▶ [PROBLEM REQUIREMENTS] Start with the first line of the records below. Output each line exactly, ending with the one that contains "first_place: [613, 230, 676, 315]".

▶ [TASK DATA]
=-=-=

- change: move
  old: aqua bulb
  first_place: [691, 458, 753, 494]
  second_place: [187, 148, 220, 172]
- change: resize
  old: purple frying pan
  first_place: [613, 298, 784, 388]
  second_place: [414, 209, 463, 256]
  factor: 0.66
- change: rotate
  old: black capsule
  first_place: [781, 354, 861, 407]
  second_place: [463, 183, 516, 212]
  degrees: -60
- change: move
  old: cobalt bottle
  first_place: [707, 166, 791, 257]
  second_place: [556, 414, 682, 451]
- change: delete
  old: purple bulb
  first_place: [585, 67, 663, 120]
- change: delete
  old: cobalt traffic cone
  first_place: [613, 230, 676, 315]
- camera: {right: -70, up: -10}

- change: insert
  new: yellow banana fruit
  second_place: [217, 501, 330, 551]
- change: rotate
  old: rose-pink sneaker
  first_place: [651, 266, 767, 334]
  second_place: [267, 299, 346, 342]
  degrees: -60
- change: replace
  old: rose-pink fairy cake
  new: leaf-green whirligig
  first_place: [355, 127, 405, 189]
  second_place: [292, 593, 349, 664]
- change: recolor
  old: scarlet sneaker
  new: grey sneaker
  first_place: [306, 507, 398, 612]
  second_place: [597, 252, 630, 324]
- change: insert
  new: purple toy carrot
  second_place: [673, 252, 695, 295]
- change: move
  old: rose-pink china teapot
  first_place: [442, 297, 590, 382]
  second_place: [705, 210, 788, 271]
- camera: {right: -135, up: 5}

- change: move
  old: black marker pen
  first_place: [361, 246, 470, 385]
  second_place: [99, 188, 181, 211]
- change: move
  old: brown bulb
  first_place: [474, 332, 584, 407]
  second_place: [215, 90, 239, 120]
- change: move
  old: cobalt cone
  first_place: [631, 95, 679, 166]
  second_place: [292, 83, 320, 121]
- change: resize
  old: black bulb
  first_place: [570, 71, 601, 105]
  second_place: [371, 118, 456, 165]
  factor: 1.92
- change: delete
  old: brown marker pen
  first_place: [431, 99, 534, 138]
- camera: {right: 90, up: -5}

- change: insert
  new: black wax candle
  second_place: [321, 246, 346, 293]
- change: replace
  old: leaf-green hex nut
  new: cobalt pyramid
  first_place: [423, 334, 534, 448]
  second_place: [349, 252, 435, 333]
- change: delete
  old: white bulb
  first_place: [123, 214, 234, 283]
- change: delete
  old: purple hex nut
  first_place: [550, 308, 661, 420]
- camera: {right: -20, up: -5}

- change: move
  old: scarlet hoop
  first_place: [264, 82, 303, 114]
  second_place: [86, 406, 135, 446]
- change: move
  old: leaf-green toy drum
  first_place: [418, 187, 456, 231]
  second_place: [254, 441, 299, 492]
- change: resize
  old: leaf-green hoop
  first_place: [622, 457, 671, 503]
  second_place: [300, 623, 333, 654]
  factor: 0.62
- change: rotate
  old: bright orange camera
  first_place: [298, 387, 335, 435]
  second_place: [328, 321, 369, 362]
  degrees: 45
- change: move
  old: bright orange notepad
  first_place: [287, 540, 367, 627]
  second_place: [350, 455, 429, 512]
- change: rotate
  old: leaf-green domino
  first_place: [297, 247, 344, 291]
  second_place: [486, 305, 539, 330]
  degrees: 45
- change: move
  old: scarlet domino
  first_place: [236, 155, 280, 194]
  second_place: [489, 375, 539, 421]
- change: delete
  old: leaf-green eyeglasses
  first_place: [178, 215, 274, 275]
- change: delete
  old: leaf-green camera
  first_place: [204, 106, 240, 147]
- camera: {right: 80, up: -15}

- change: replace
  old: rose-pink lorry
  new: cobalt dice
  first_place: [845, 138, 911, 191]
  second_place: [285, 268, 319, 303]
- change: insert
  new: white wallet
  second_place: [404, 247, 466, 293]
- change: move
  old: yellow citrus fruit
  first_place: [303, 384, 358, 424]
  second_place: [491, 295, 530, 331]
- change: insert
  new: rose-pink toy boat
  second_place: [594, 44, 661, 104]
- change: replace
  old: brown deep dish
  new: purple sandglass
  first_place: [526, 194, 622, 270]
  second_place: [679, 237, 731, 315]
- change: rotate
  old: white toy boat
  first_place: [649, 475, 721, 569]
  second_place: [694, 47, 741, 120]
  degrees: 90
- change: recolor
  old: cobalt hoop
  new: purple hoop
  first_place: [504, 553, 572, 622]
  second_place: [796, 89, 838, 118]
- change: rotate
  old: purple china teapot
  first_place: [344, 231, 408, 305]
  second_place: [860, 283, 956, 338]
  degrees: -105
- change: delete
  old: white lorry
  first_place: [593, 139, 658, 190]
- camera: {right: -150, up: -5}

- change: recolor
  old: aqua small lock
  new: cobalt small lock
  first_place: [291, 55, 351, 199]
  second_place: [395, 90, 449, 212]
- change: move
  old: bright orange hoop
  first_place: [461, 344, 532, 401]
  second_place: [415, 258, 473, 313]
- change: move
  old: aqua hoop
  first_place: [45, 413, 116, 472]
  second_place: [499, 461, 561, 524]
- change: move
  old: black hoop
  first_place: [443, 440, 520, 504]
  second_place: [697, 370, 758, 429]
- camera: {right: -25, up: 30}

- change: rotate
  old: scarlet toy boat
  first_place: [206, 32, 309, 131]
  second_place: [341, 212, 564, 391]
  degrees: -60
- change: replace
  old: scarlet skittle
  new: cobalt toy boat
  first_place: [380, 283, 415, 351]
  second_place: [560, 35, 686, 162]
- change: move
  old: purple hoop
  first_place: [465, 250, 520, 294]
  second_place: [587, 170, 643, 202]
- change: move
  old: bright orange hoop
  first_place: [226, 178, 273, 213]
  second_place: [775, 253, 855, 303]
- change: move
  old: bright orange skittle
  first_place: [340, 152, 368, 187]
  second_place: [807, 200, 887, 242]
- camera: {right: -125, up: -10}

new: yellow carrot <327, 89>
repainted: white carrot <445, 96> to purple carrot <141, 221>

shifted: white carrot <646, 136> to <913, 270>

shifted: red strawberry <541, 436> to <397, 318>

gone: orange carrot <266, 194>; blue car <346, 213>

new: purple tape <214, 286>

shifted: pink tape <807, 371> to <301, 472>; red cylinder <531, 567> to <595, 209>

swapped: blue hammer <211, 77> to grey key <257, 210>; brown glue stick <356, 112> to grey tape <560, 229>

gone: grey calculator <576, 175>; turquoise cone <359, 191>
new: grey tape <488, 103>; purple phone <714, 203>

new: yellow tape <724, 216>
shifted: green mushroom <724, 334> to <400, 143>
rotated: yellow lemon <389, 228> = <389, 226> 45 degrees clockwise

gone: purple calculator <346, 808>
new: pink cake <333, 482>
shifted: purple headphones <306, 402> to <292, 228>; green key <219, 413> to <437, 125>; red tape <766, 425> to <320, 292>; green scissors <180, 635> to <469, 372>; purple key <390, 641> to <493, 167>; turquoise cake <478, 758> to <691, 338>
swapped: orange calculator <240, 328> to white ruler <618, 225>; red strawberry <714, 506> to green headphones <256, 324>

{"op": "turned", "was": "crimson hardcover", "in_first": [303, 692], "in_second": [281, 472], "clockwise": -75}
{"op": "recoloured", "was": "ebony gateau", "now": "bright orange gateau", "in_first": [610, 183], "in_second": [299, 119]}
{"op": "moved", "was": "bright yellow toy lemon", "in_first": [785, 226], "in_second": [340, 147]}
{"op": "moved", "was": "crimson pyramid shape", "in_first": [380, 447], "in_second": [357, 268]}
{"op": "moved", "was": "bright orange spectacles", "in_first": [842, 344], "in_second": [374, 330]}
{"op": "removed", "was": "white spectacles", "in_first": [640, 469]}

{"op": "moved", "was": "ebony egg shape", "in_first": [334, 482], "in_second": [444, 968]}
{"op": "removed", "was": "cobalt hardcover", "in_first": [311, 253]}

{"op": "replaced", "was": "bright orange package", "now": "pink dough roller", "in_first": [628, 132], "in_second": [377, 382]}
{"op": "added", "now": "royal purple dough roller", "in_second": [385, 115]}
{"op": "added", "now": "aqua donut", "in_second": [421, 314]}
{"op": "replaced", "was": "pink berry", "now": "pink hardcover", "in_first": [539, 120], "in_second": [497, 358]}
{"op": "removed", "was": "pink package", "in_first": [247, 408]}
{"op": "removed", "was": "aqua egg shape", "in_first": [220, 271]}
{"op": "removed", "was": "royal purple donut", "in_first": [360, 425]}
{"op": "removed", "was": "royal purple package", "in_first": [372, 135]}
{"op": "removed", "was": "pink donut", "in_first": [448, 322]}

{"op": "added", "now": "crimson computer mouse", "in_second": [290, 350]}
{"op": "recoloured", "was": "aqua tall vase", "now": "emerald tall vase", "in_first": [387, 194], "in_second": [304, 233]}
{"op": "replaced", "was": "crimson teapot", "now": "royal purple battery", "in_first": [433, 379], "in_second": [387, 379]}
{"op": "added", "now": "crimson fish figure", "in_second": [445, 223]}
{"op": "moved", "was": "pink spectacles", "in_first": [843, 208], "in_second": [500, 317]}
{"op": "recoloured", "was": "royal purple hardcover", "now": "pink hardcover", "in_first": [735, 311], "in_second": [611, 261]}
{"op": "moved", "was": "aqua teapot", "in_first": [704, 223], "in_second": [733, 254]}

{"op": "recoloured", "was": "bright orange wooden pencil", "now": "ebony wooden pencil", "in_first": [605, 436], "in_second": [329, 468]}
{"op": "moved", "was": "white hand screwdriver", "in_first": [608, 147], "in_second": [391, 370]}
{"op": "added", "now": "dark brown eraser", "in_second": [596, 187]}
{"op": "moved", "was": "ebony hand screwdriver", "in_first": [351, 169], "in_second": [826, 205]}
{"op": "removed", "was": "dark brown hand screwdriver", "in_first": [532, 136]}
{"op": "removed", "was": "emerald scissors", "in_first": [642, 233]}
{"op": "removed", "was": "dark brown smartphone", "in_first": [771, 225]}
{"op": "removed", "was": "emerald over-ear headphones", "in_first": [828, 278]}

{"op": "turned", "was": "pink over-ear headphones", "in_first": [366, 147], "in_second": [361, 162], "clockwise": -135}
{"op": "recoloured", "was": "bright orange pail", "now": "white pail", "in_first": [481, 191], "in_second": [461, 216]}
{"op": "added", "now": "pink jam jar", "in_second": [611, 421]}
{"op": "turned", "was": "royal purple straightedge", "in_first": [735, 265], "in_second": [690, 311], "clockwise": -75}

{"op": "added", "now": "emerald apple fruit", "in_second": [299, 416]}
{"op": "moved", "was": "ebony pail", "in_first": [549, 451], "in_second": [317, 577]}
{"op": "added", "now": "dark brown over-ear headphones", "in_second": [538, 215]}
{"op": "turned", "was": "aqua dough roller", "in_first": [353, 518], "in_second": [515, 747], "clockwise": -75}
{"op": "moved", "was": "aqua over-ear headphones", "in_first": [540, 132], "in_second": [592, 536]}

=-=-=

▶ [COMPLETED EXERCISE]
- change: move
  old: aqua bulb
  first_place: [691, 458, 753, 494]
  second_place: [187, 148, 220, 172]
- change: resize
  old: purple frying pan
  first_place: [613, 298, 784, 388]
  second_place: [414, 209, 463, 256]
  factor: 0.66
- change: rotate
  old: black capsule
  first_place: [781, 354, 861, 407]
  second_place: [463, 183, 516, 212]
  degrees: -60
- change: move
  old: cobalt bottle
  first_place: [707, 166, 791, 257]
  second_place: [556, 414, 682, 451]
- change: delete
  old: purple bulb
  first_place: [585, 67, 663, 120]
- change: delete
  old: cobalt traffic cone
  first_place: [613, 230, 676, 315]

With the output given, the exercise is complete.